⟨
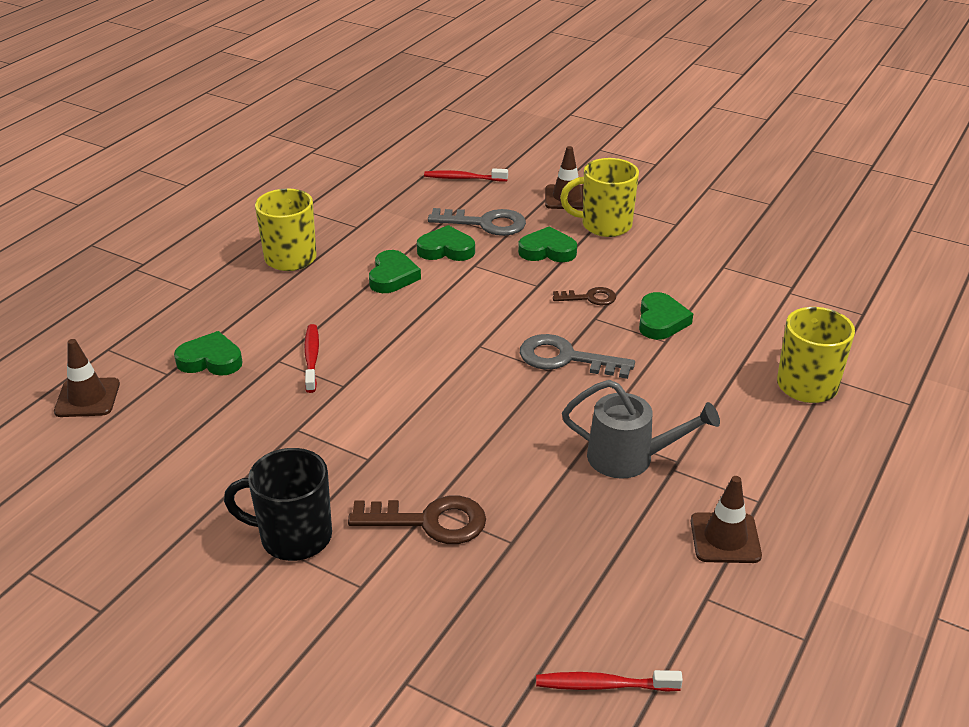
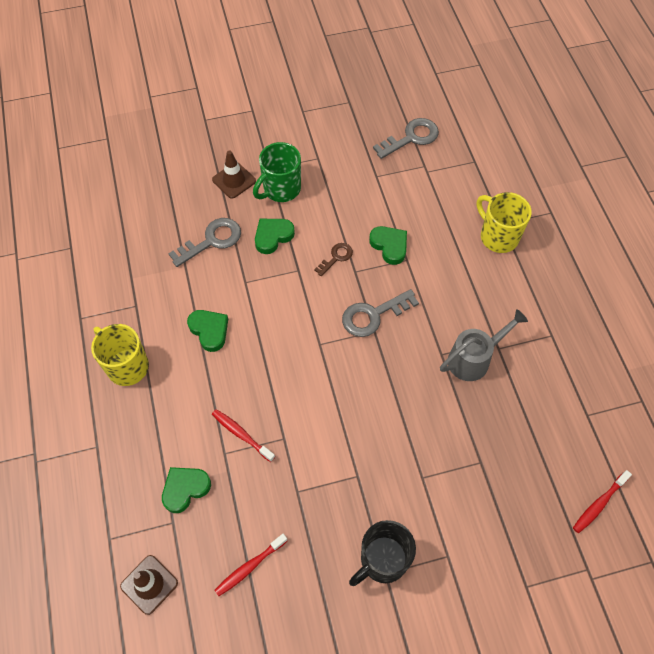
camera: 45 degrees left, 25 degrees up
(430, 521) = (432, 486): brown key -> none
(446, 249) = (214, 282): green heart -> none
(463, 178) = (151, 209): red toothbrush -> red toothbrush (249, 567)
(604, 225) = (281, 189): yellow mug -> green mug
(725, 538) = (561, 372): brown traffic cone -> none
(807, 260) = (411, 138): none -> grey key

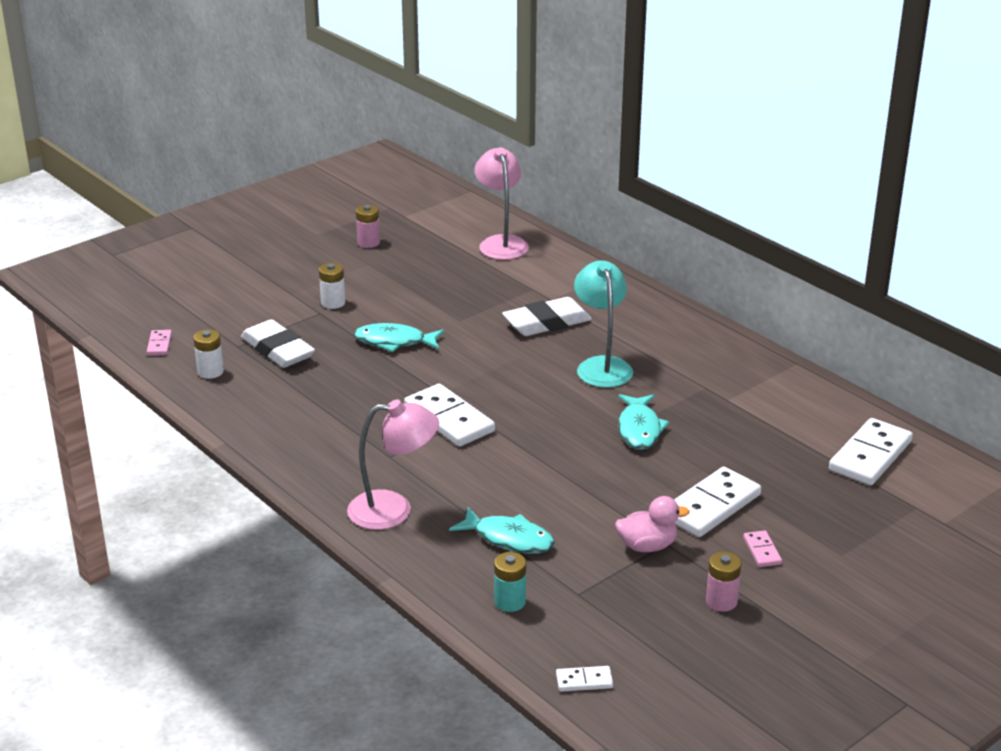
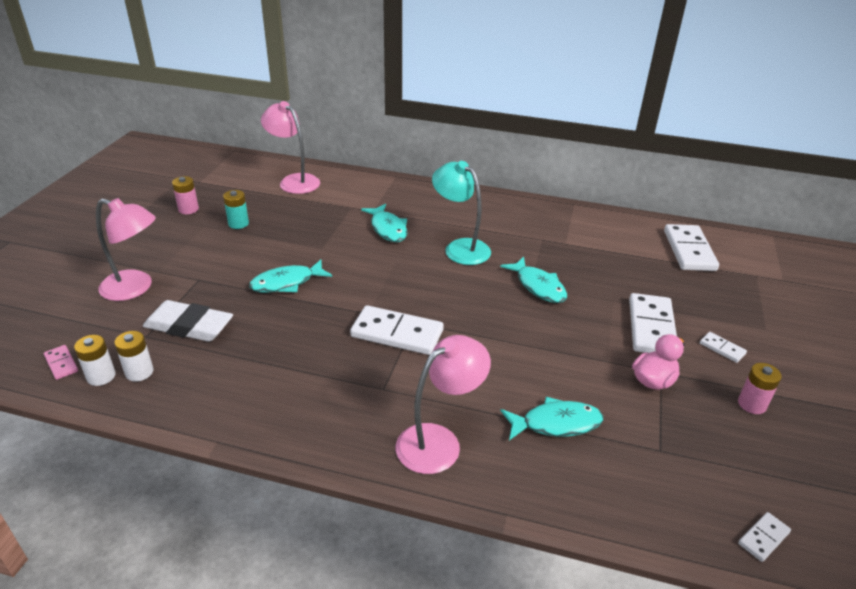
camera: 35 degrees left, 5 degrees up
(261, 303) = (135, 288): none -> pink lamp
(333, 303) = (202, 267): white battery -> white battery (101, 376)
(510, 602) = (624, 487): turquoise battery -> turquoise battery (238, 223)
(547, 323) = (388, 229): white eraser -> turquoise fish
(762, 551) = (722, 348): pink domino -> white domino

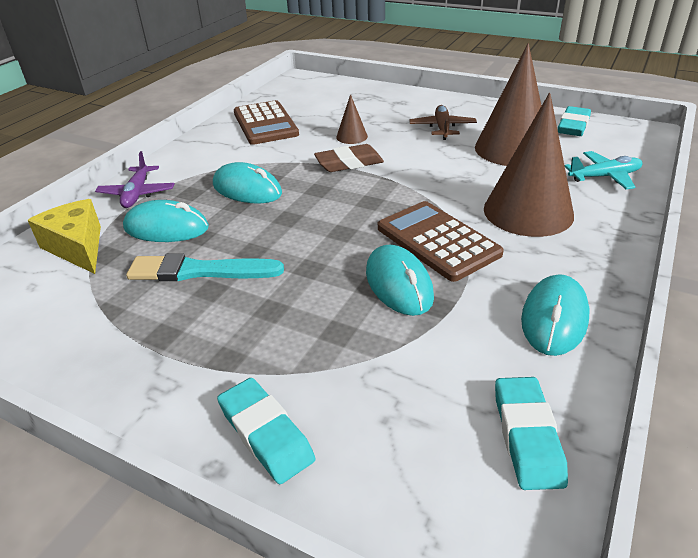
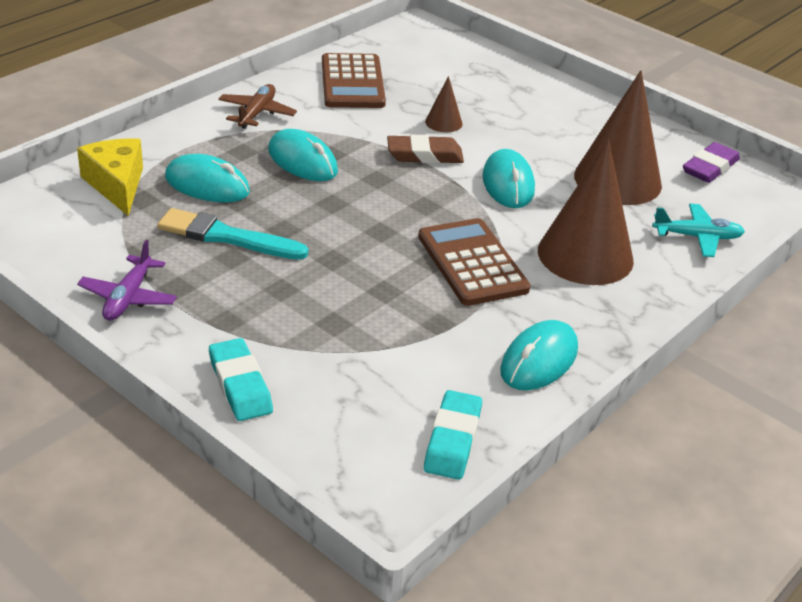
camera: 10 degrees right, 0 degrees up
(137, 194) = (187, 139): purple plane -> purple plane (128, 298)
(398, 284) = (411, 295): turquoise mouse -> turquoise mouse (508, 184)
(442, 128) = (554, 135): brown plane -> brown plane (257, 113)
(573, 126) = (710, 168): turquoise eraser -> purple eraser

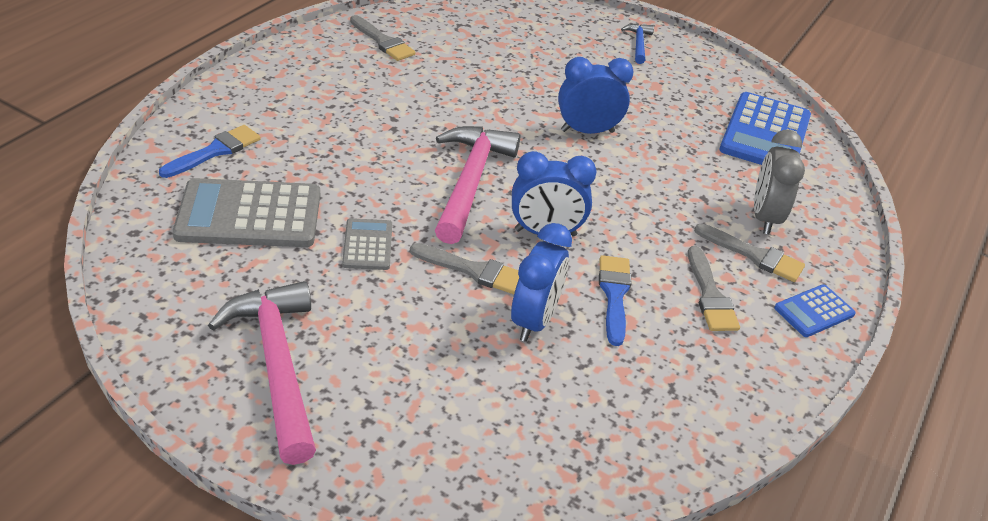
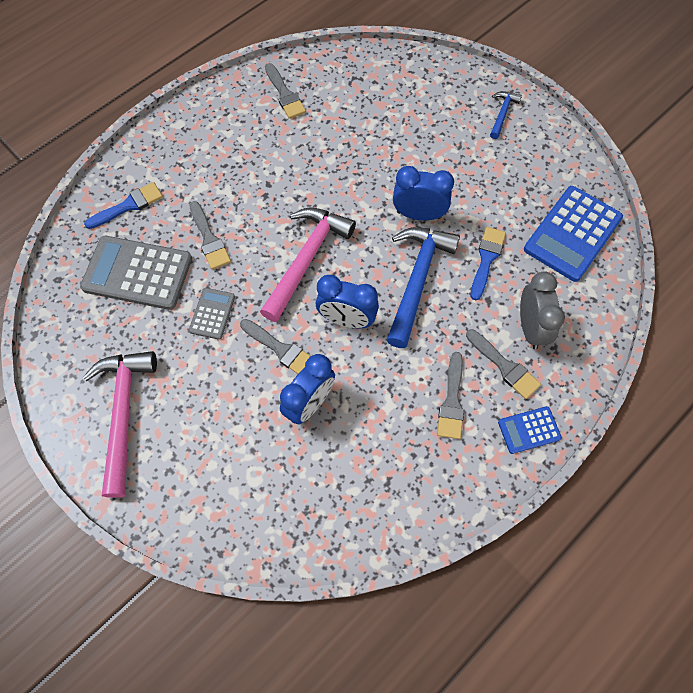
camera: 20 degrees right, 25 degrees up
(336, 174) = (209, 239): none -> grey brush
(613, 188) = (417, 280): none -> blue hammer
(614, 295) = (377, 389): blue brush -> blue brush (486, 259)
(764, 217) = (530, 328): grey clock -> grey clock turned 150 degrees clockwise

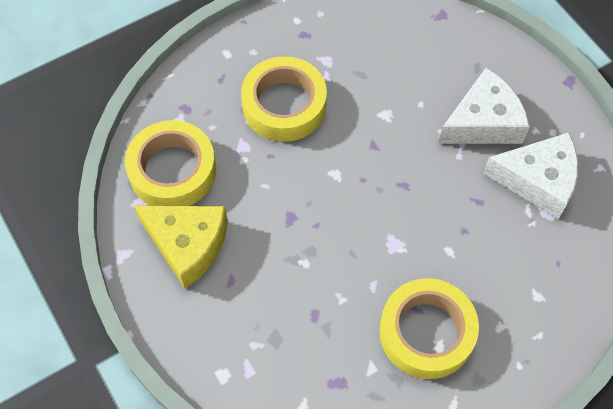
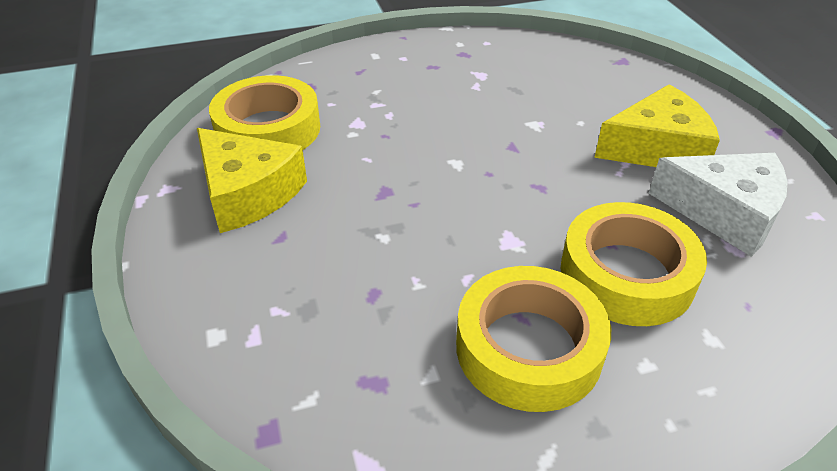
camera: 15 degrees right, 20 degrees down
(284, 105) = (419, 99): yellow tape -> yellow tape (626, 274)
(483, 122) = (657, 148): white cheese -> yellow cheese

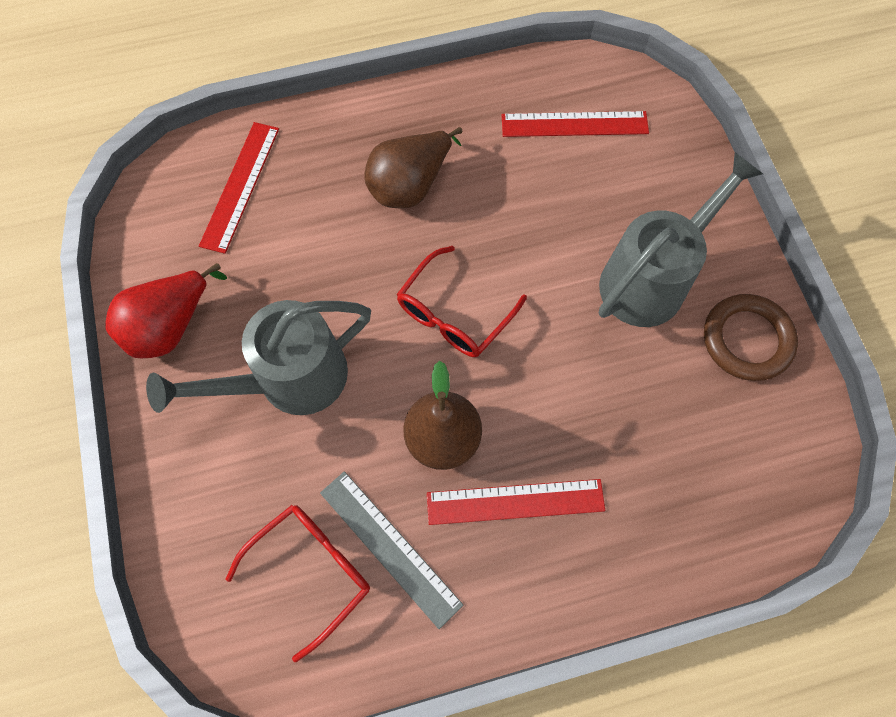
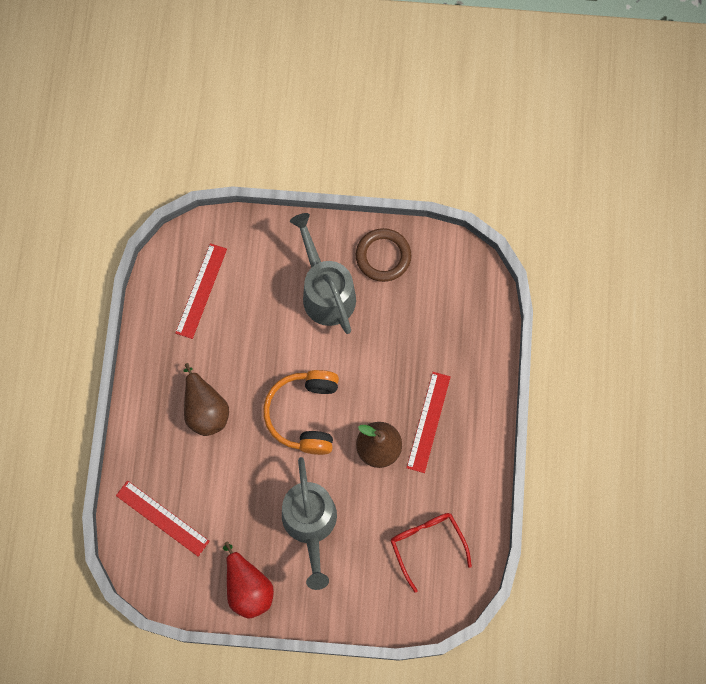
camera: 70 degrees left, 5 degrees up
(390, 547) = (429, 498): grey ruler -> none
(454, 314) = (304, 414): red glasses -> orange headphones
⟩
Work request. Your answer must be the exact lines of the records from the first one through the line containing "(261, 303) = (135, 288): none -> pink lamp", with no pictures in it.

Completed exercise.
camera: 45 degrees left, 25 degrees up
(430, 521) = (432, 486): brown key -> none
(446, 249) = (214, 282): green heart -> none
(463, 178) = (151, 209): red toothbrush -> red toothbrush (249, 567)
(604, 225) = (281, 189): yellow mug -> green mug
(725, 538) = (561, 372): brown traffic cone -> none
(807, 260) = (411, 138): none -> grey key

camera: 35 degrees left, 5 degrees up
(261, 303) = (135, 288): none -> pink lamp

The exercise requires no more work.